## EXERCISE DETAILS
All of the data that follows is to be printed exactly, without pictures.

## DATA BELOW
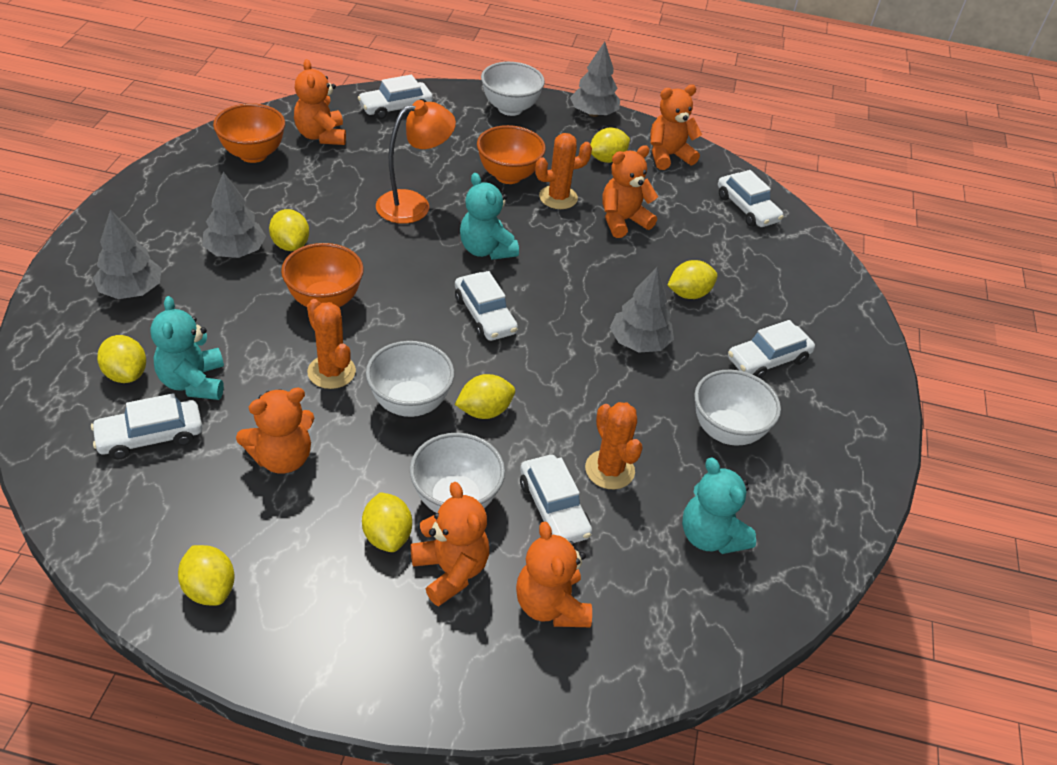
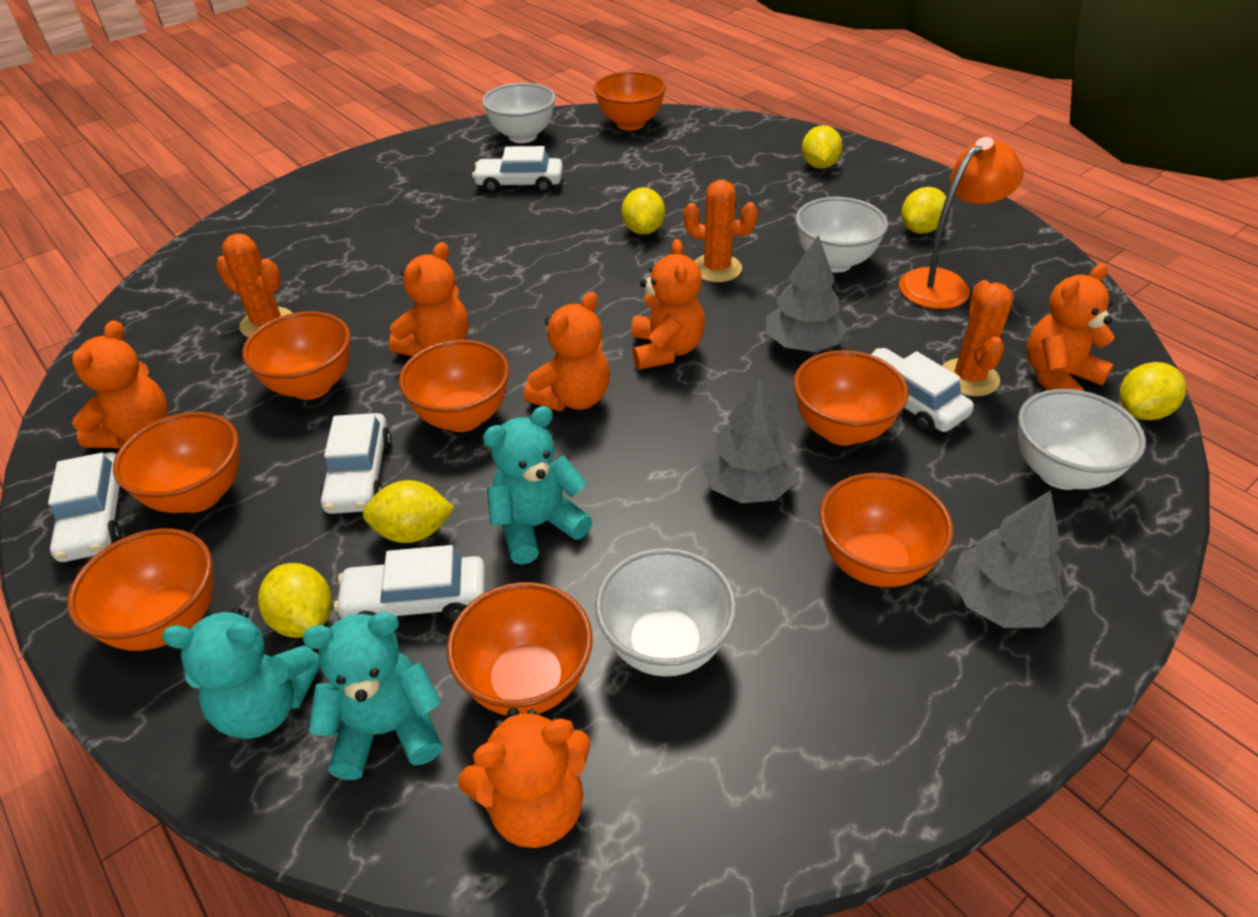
grey tree: 4 -> 3
orange bowl: 3 -> 8
white car: 6 -> 5
yellow lemon: 7 -> 6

## ANSWER
grey tree: 4 -> 3
orange bowl: 3 -> 8
white car: 6 -> 5
yellow lemon: 7 -> 6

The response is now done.